Records supplied:
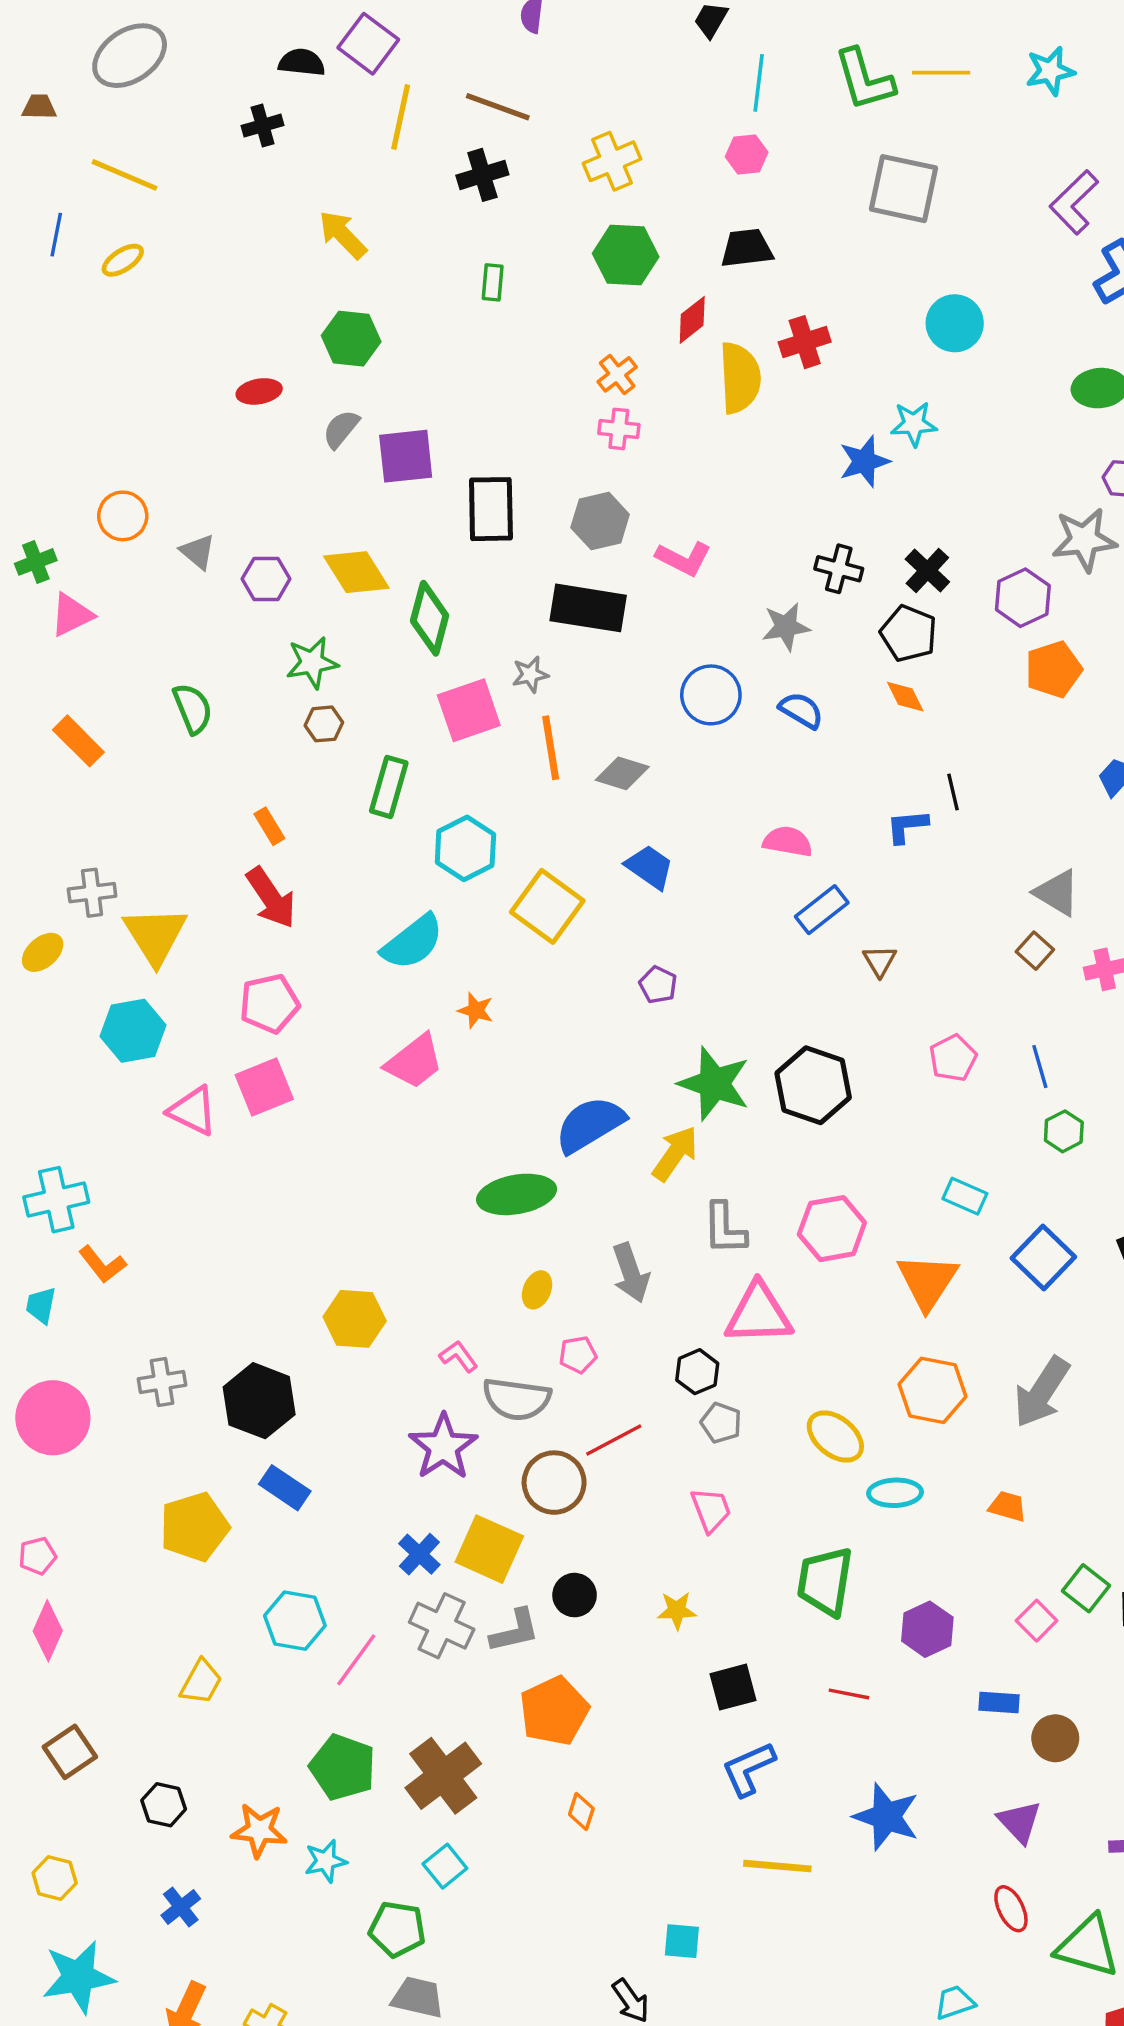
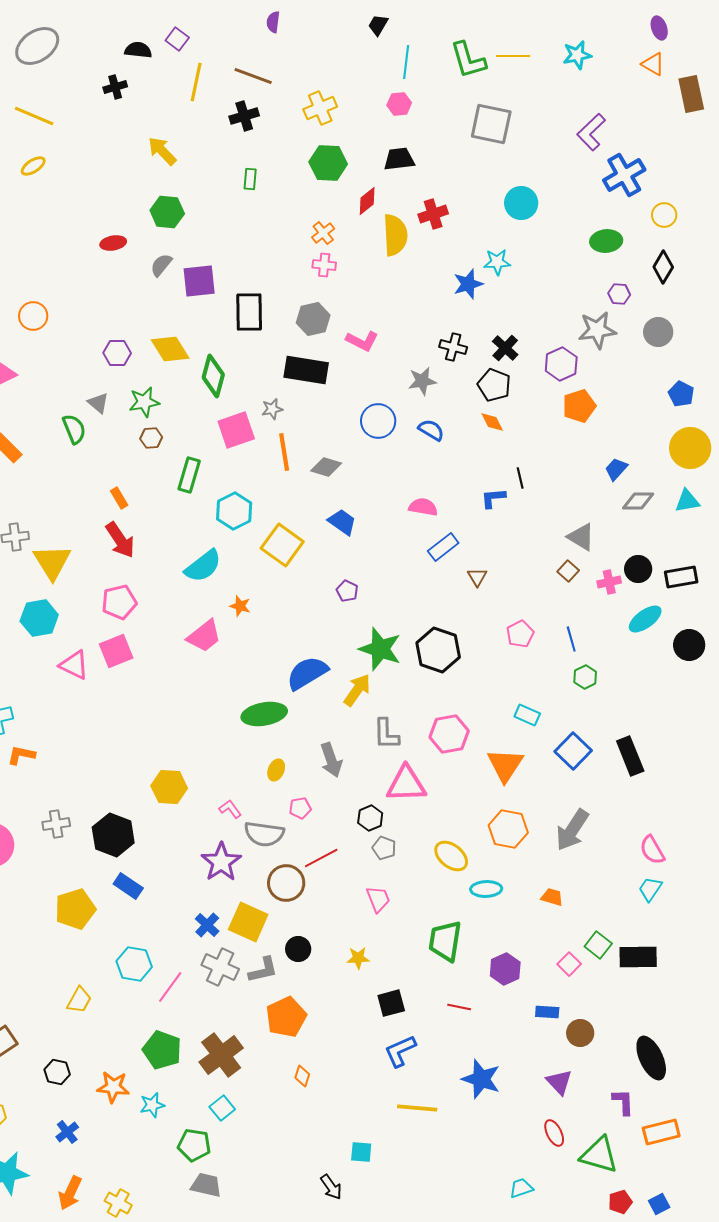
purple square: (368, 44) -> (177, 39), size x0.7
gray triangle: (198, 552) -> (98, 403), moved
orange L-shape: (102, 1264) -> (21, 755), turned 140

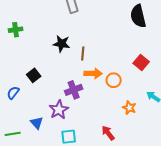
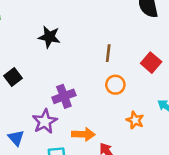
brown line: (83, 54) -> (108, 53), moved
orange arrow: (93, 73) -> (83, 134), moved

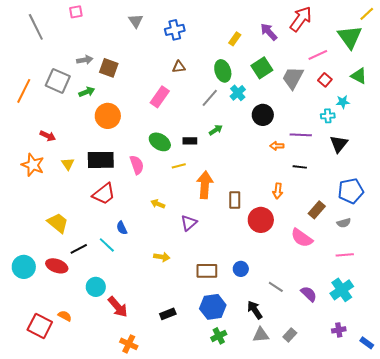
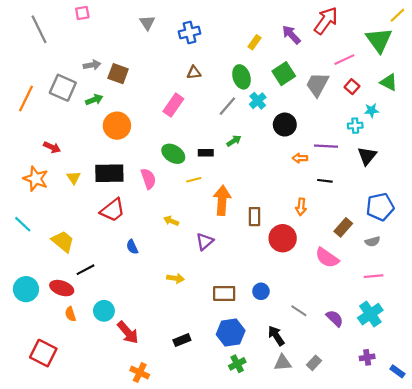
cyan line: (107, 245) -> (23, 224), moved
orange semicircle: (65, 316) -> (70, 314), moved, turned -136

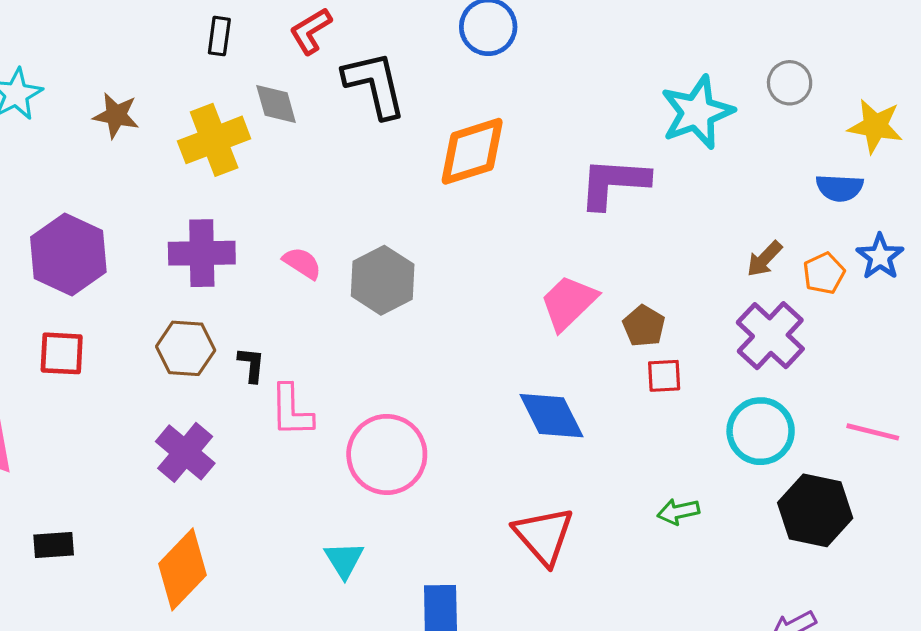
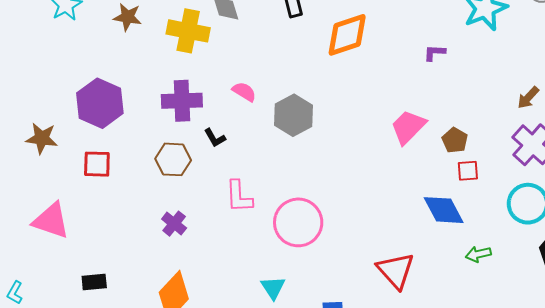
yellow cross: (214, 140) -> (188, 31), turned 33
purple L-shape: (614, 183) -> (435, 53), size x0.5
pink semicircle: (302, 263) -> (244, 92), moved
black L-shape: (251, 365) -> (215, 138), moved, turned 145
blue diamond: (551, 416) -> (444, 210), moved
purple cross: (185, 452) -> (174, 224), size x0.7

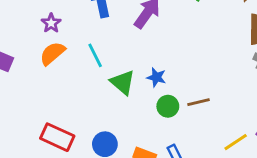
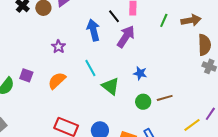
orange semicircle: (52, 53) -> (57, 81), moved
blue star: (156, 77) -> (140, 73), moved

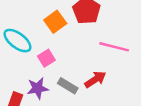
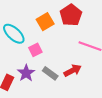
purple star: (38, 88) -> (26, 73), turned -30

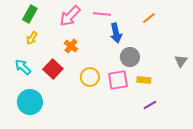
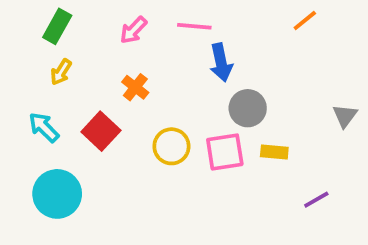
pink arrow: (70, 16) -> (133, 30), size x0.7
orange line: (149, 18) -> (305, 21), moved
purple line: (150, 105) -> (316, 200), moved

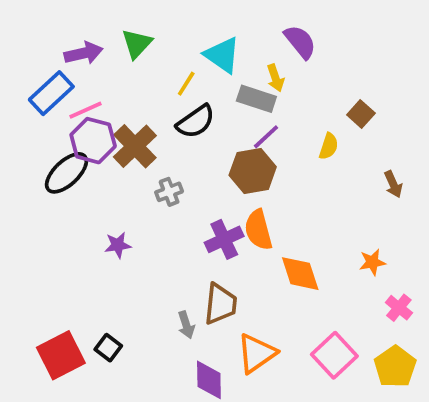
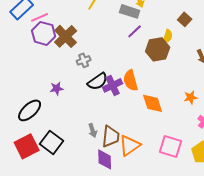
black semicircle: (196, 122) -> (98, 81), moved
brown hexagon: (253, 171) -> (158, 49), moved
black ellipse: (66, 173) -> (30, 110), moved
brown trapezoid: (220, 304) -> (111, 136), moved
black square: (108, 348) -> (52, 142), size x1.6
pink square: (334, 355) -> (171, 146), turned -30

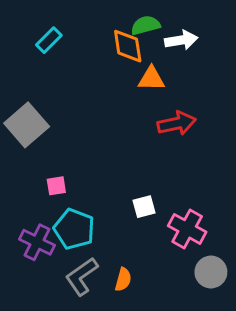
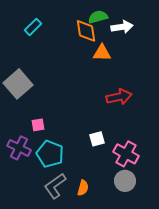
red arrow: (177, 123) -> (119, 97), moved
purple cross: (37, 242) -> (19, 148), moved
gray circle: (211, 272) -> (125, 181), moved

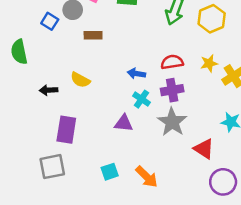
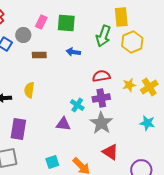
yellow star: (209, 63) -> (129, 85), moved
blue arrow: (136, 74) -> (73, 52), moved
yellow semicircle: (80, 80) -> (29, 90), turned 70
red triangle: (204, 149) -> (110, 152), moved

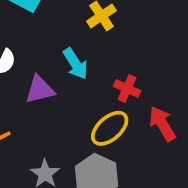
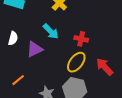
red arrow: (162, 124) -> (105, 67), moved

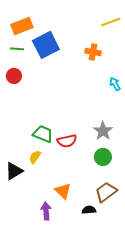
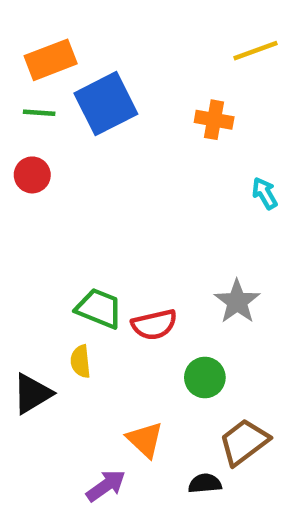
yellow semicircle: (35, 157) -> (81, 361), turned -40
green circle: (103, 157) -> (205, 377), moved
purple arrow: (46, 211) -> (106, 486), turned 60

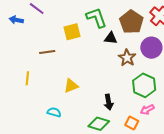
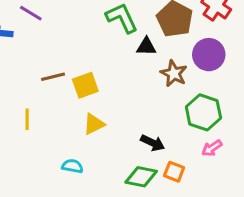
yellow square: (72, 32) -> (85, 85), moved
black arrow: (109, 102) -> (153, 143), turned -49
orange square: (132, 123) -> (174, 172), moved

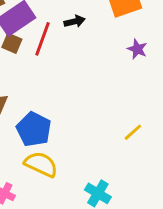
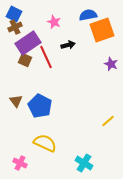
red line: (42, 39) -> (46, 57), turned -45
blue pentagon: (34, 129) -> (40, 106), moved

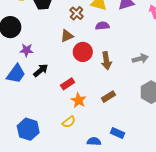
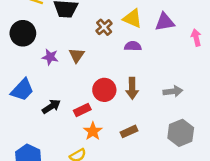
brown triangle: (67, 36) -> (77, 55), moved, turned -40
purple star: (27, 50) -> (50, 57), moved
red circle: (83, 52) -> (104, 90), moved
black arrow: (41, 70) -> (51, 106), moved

Work to be completed: Filter the listing above down to the lines that contain the word "shape".

Solution for this task:
orange L-shape: (102, 1264) -> (21, 755), turned 140
purple L-shape: (614, 183) -> (435, 53), size x0.5
black L-shape: (251, 365) -> (215, 138), moved, turned 145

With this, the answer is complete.